Your objective »
Please set down every entry again exactly as it stands, without the pictures.

Data records »
______
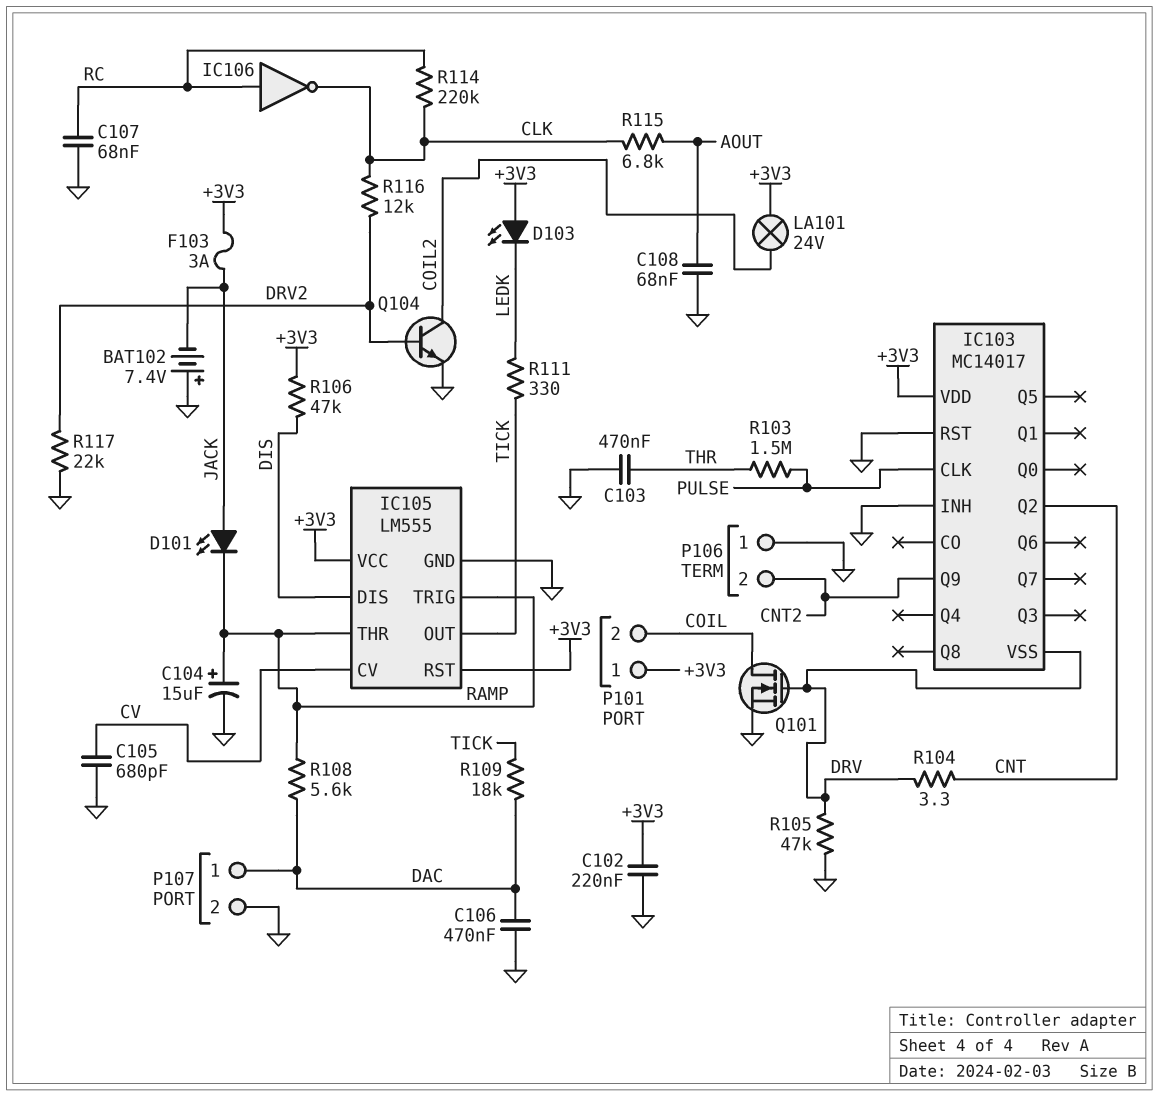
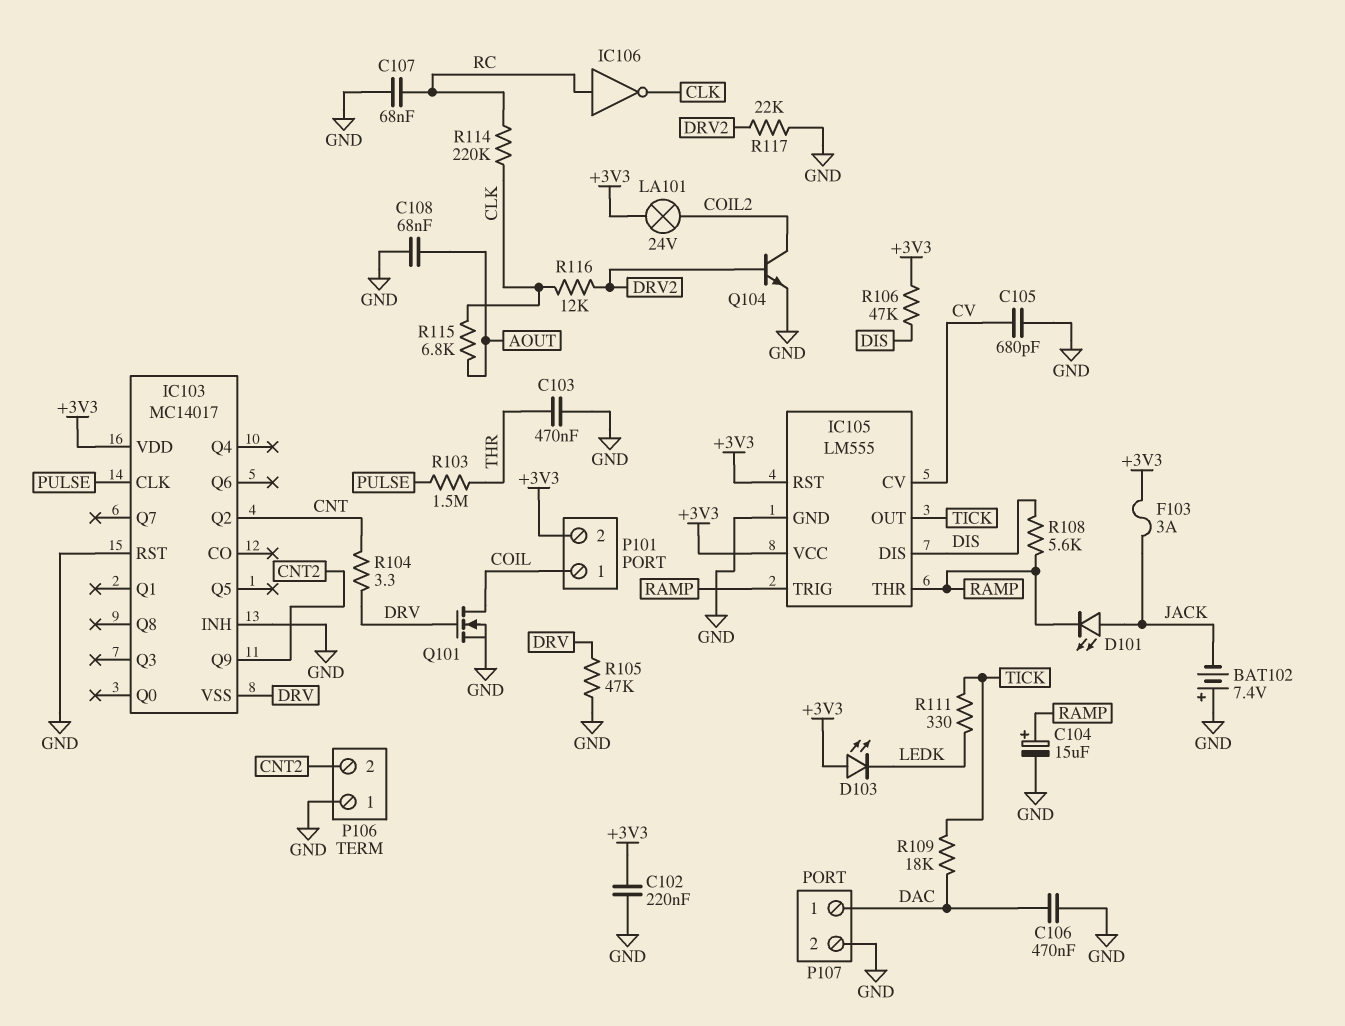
P101 pin 1: +3V3 -> COIL
P101 pin 2: COIL -> +3V3
R108: 5.6k (DAC, RAMP) -> 5.6k (DIS, RAMP)

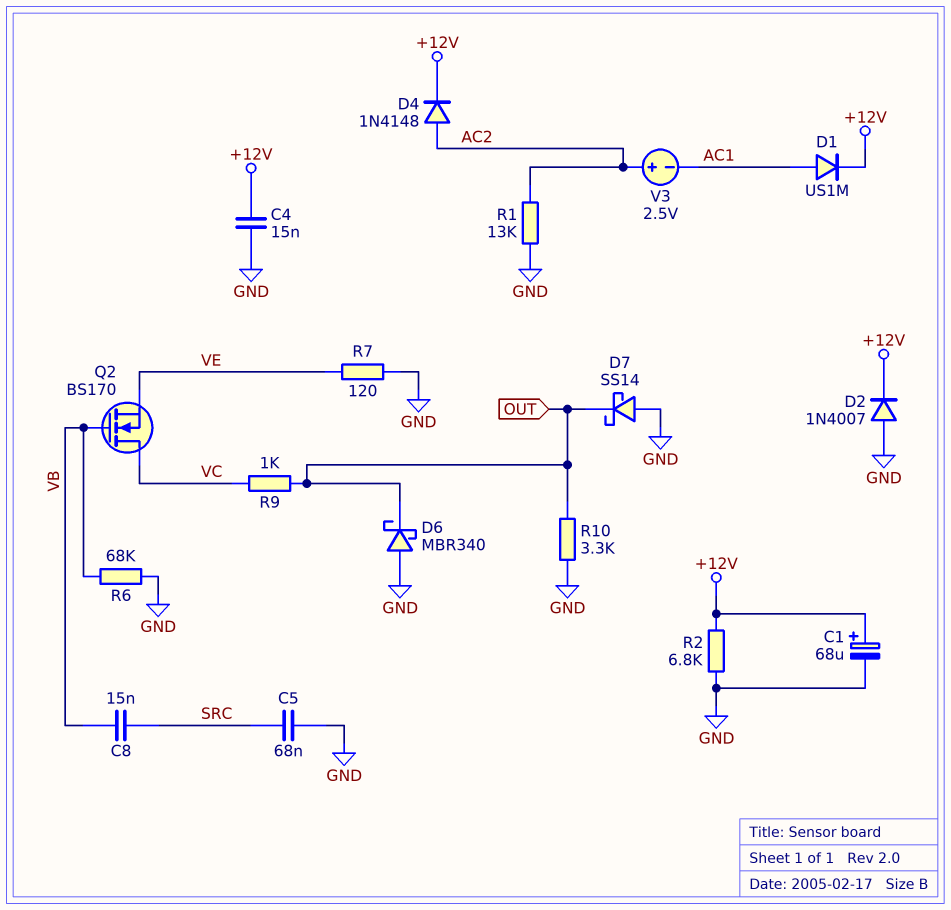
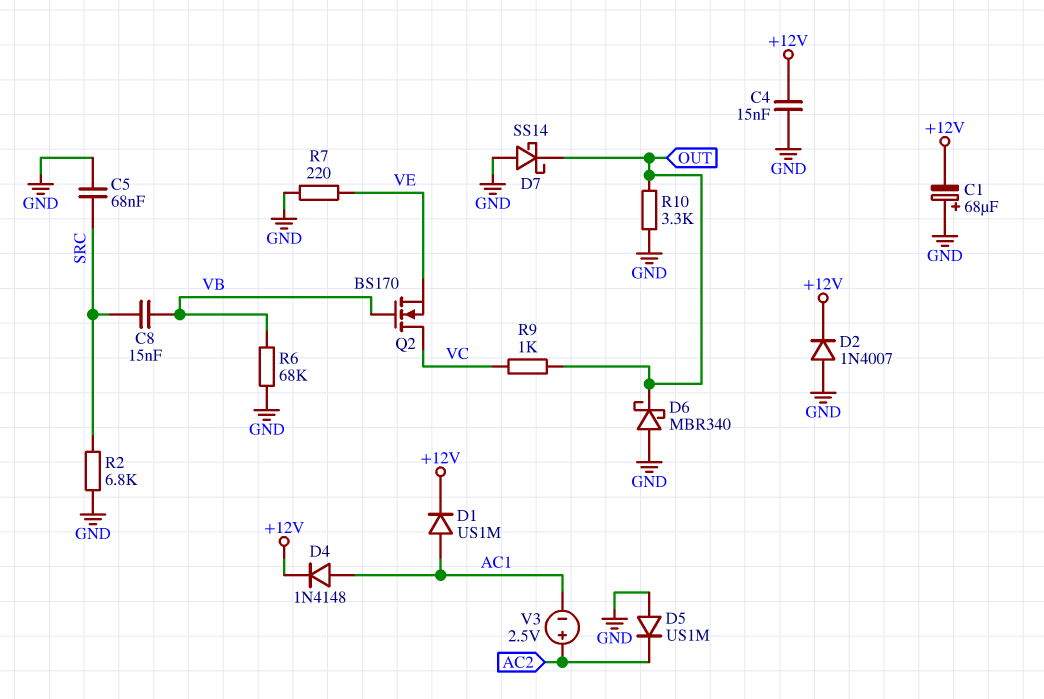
C1: 68uF (plus +12V, minus GND) -> 68uF (plus GND, minus +12V)
D4: diode 1N4148 (A AC2, K +12V) -> diode 1N4148 (A AC1, K +12V)
D5: none -> diode US1M (A GND, K AC2)
R1: 13k (AC2, GND) -> none
R2: 6.8k (+12V, GND) -> 6.8k (GND, SRC)
R7: 120 (GND, VE) -> 220 (GND, VE)

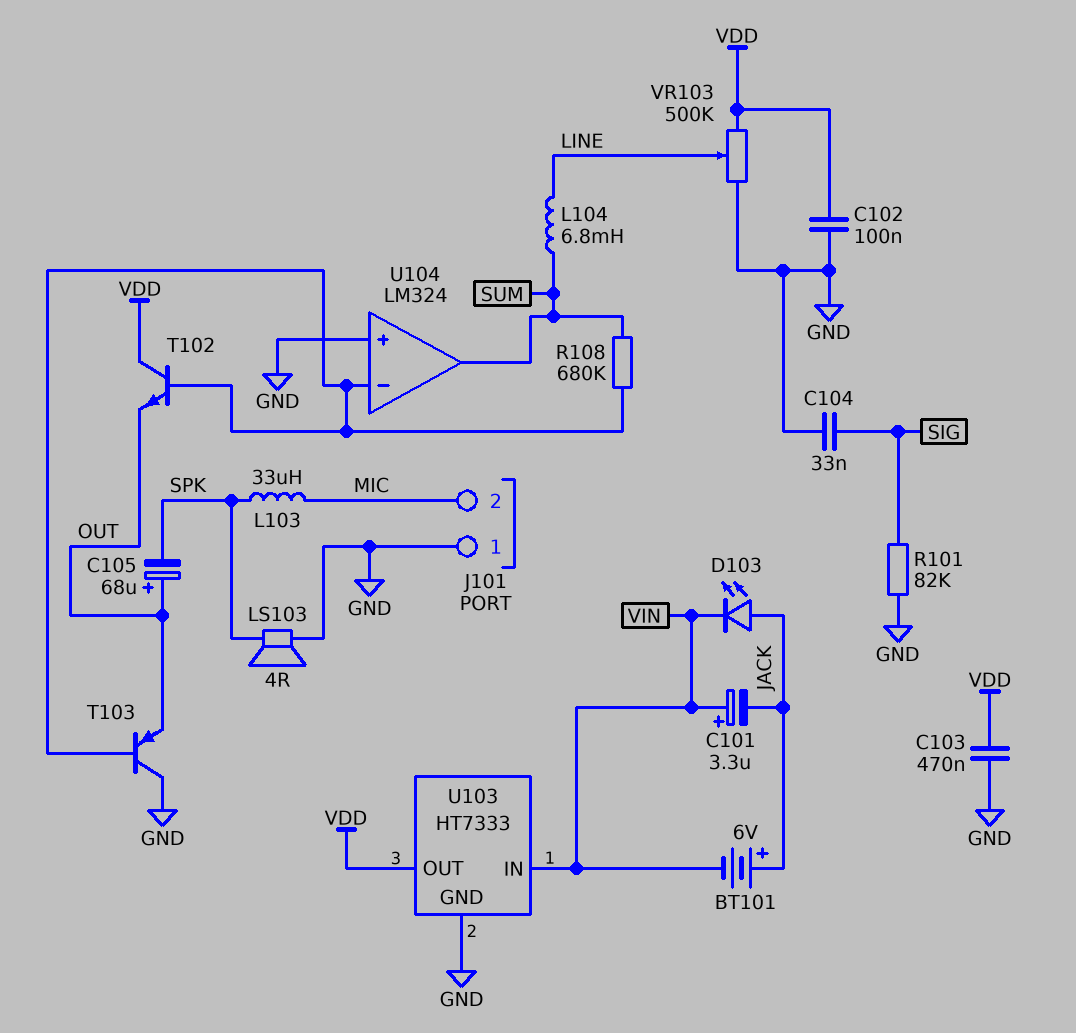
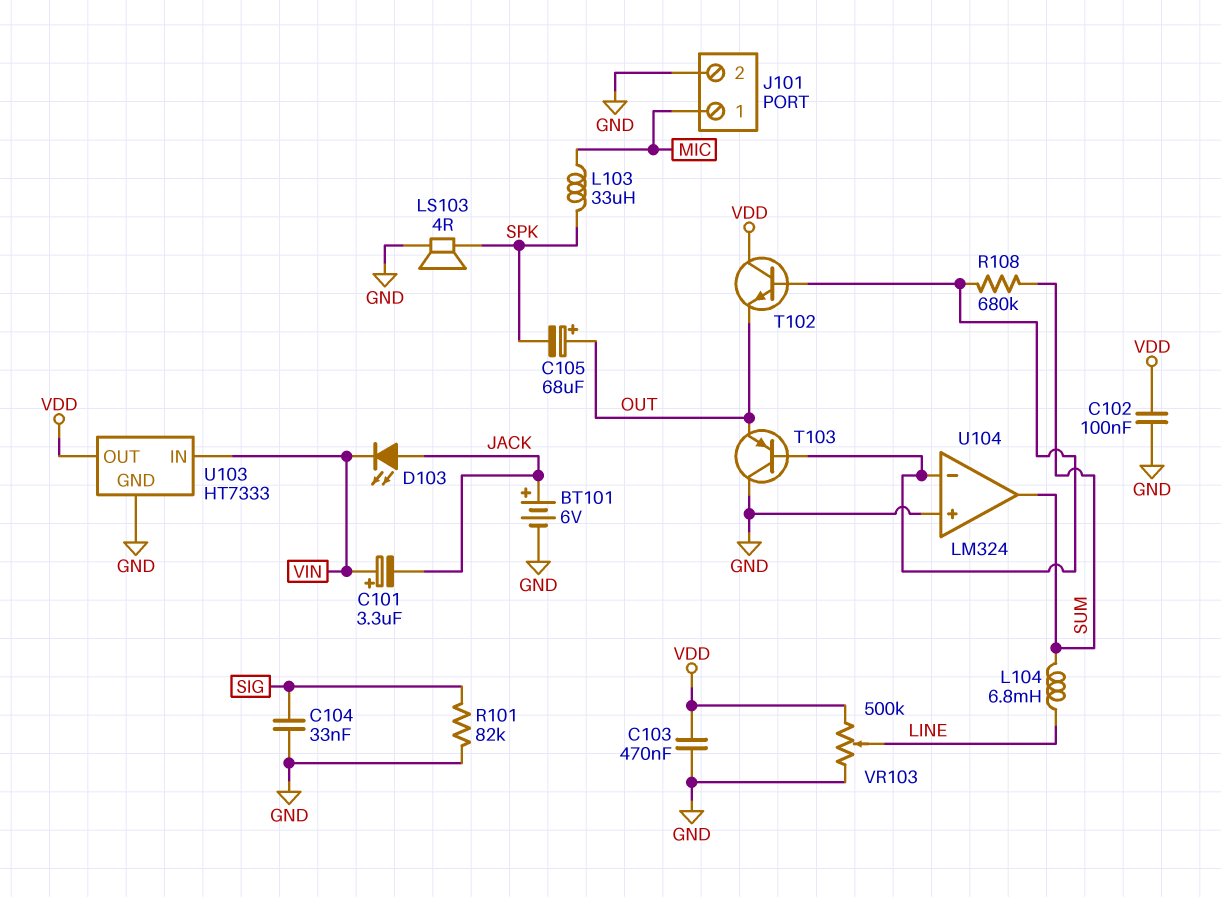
BT101: 6V (plus JACK, minus VIN) -> 6V (plus JACK, minus GND)
J101 pin 1: GND -> MIC
J101 pin 2: MIC -> GND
______
Task solution »
P101 pin 1: +3V3 -> COIL
P101 pin 2: COIL -> +3V3
R108: 5.6k (DAC, RAMP) -> 5.6k (DIS, RAMP)

C1: 68uF (plus +12V, minus GND) -> 68uF (plus GND, minus +12V)
D4: diode 1N4148 (A AC2, K +12V) -> diode 1N4148 (A AC1, K +12V)
D5: none -> diode US1M (A GND, K AC2)
R1: 13k (AC2, GND) -> none
R2: 6.8k (+12V, GND) -> 6.8k (GND, SRC)
R7: 120 (GND, VE) -> 220 (GND, VE)

BT101: 6V (plus JACK, minus VIN) -> 6V (plus JACK, minus GND)
J101 pin 1: GND -> MIC
J101 pin 2: MIC -> GND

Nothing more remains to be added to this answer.